### Description of the task
Go through the listing and pick out each line with the word "grey" in it.

### Data supplied
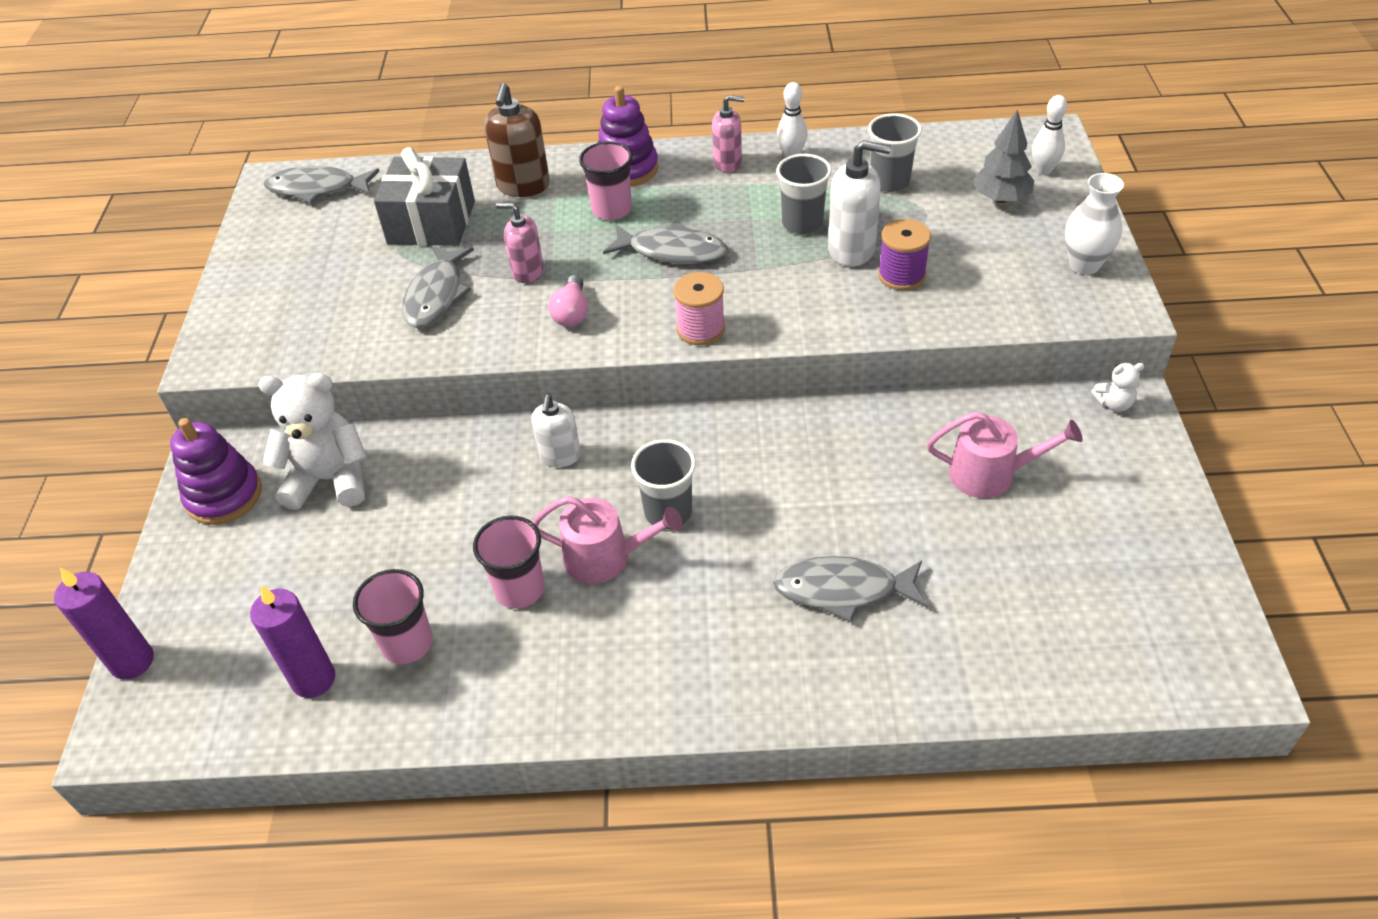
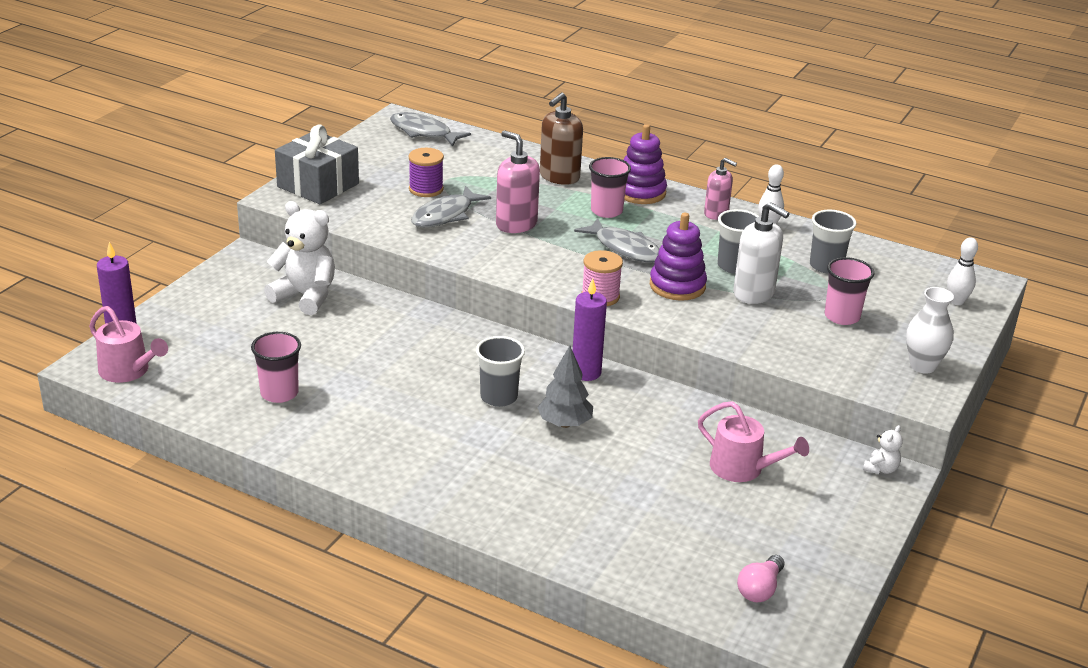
camera: 25 degrees right, 15 degrees down
(224, 496) = (238, 279): purple stacking toy -> purple stacking toy (677, 286)
(313, 679) = (212, 387): purple candle -> purple candle (586, 373)
(431, 222) = (479, 176): grey gift -> grey gift (318, 185)
(519, 589) = (369, 396): pink cup -> pink cup (842, 316)
(527, 272) = (516, 224): pink soap dispenser -> pink soap dispenser, size x1.52
(560, 456) = (457, 341): white soap dispenser -> none
(572, 313) = (523, 256): pink light bulb -> pink light bulb (760, 589)
(605, 557) = (436, 402): pink watering can -> pink watering can (128, 371)
(843, 590) = (574, 483): grey fish -> none
(901, 275) = (775, 320): purple spool -> purple spool (426, 189)
(1000, 198) = (902, 305): grey tree -> grey tree (565, 423)
(1113, 404) = (881, 469): white teddy bear -> white teddy bear turned 75 degrees counterclockwise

### Task response
(431, 222) = (479, 176): grey gift -> grey gift (318, 185)
(843, 590) = (574, 483): grey fish -> none
(1000, 198) = (902, 305): grey tree -> grey tree (565, 423)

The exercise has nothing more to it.